■ WHAT NEEDS TO BE DONE: Copy the entries exactly. Their pictures do not belong in the copy.

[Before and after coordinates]
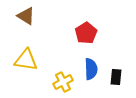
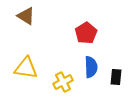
yellow triangle: moved 8 px down
blue semicircle: moved 2 px up
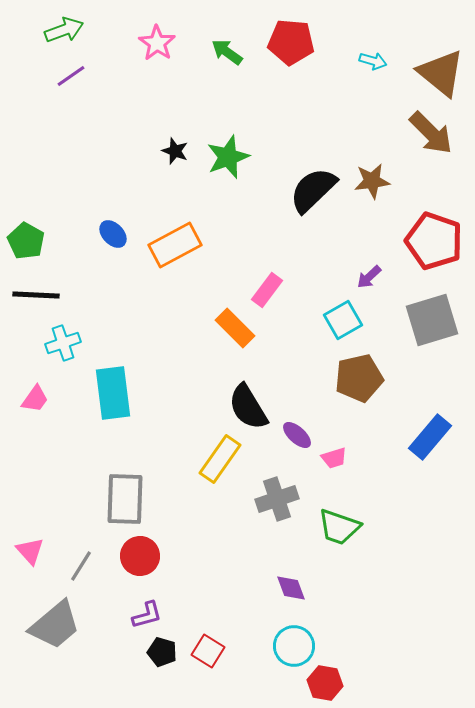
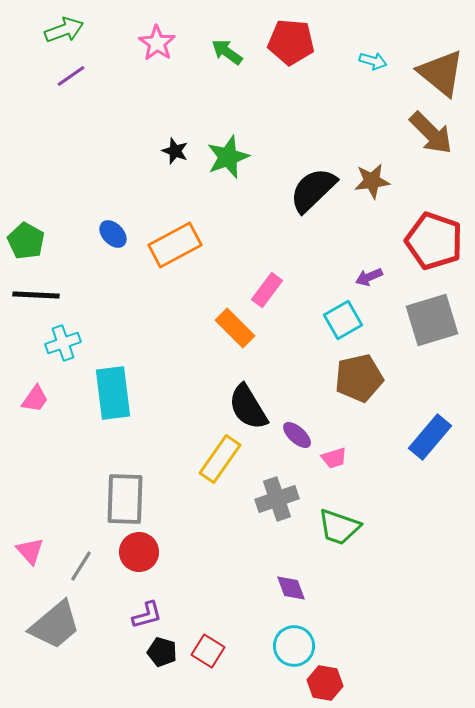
purple arrow at (369, 277): rotated 20 degrees clockwise
red circle at (140, 556): moved 1 px left, 4 px up
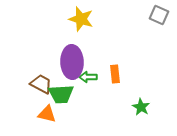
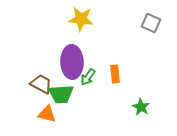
gray square: moved 8 px left, 8 px down
yellow star: rotated 10 degrees counterclockwise
green arrow: rotated 54 degrees counterclockwise
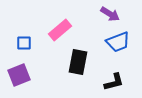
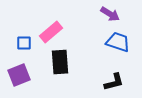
pink rectangle: moved 9 px left, 2 px down
blue trapezoid: rotated 140 degrees counterclockwise
black rectangle: moved 18 px left; rotated 15 degrees counterclockwise
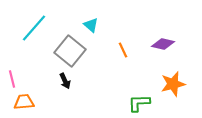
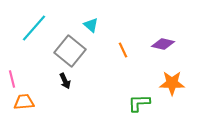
orange star: moved 1 px left, 1 px up; rotated 15 degrees clockwise
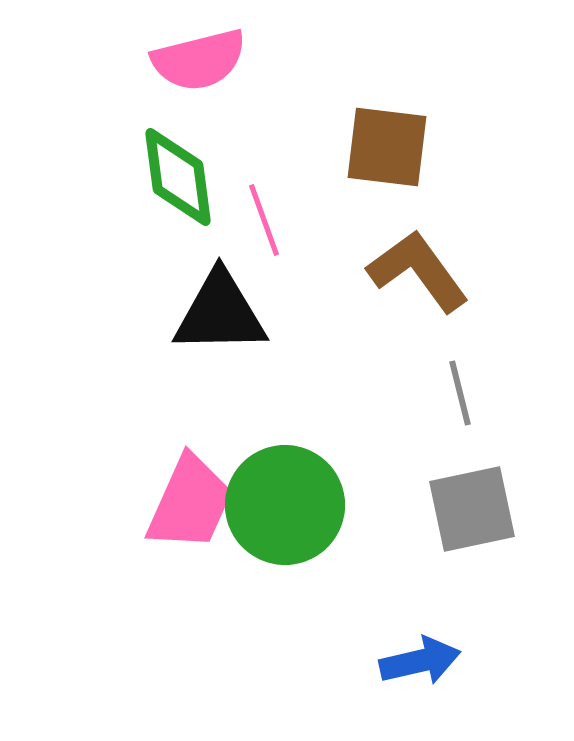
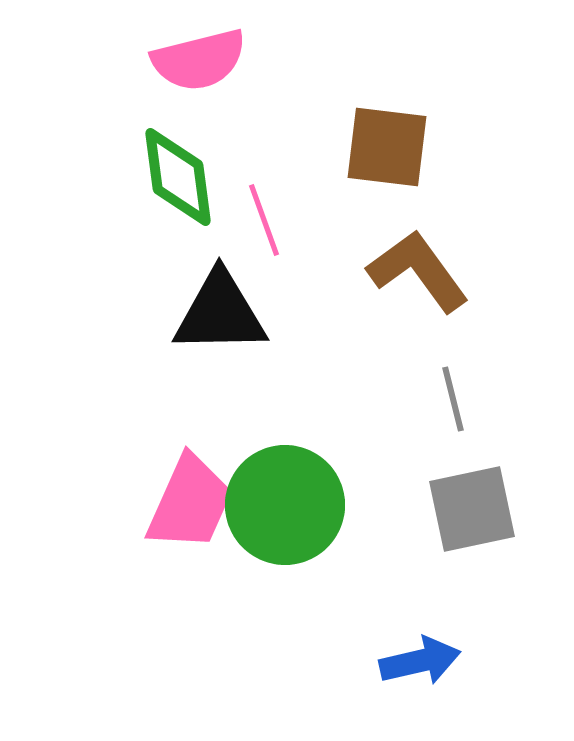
gray line: moved 7 px left, 6 px down
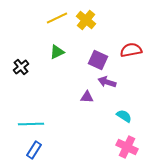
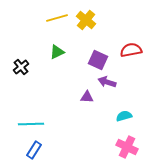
yellow line: rotated 10 degrees clockwise
cyan semicircle: rotated 49 degrees counterclockwise
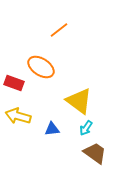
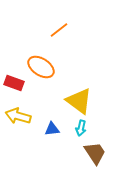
cyan arrow: moved 5 px left; rotated 21 degrees counterclockwise
brown trapezoid: rotated 20 degrees clockwise
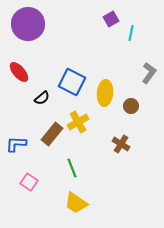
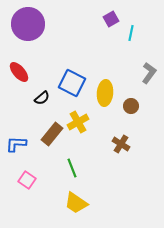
blue square: moved 1 px down
pink square: moved 2 px left, 2 px up
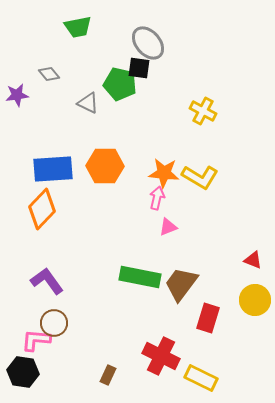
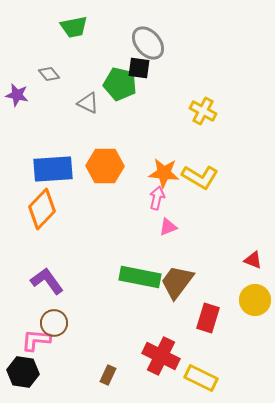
green trapezoid: moved 4 px left
purple star: rotated 20 degrees clockwise
brown trapezoid: moved 4 px left, 2 px up
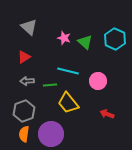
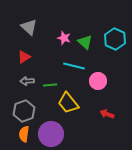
cyan line: moved 6 px right, 5 px up
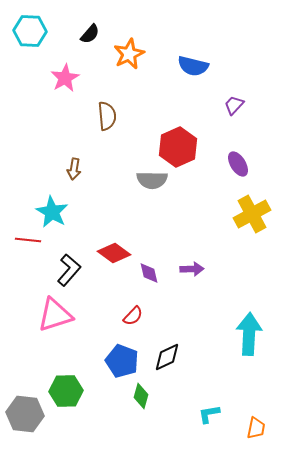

■ TASK SOLUTION:
yellow triangle: moved 8 px down
blue semicircle: moved 2 px up
purple arrow at (369, 277): rotated 20 degrees clockwise
red circle at (140, 556): moved 1 px left, 4 px up
gray square: moved 8 px left, 8 px down
yellow star: rotated 10 degrees counterclockwise
green arrow: rotated 54 degrees counterclockwise
pink rectangle: moved 9 px left, 2 px down
blue trapezoid: rotated 140 degrees counterclockwise
black rectangle: moved 18 px left; rotated 15 degrees counterclockwise
orange star: moved 1 px left, 1 px up; rotated 15 degrees clockwise
gray line: moved 7 px left, 6 px down
yellow line: rotated 10 degrees clockwise
cyan semicircle: rotated 49 degrees counterclockwise
cyan arrow: moved 5 px left; rotated 21 degrees counterclockwise
brown trapezoid: rotated 20 degrees clockwise
blue square: moved 1 px down
pink square: moved 2 px left, 2 px up
green trapezoid: moved 4 px left
purple star: rotated 20 degrees clockwise
brown trapezoid: moved 4 px left, 2 px up
cyan line: moved 6 px right, 5 px up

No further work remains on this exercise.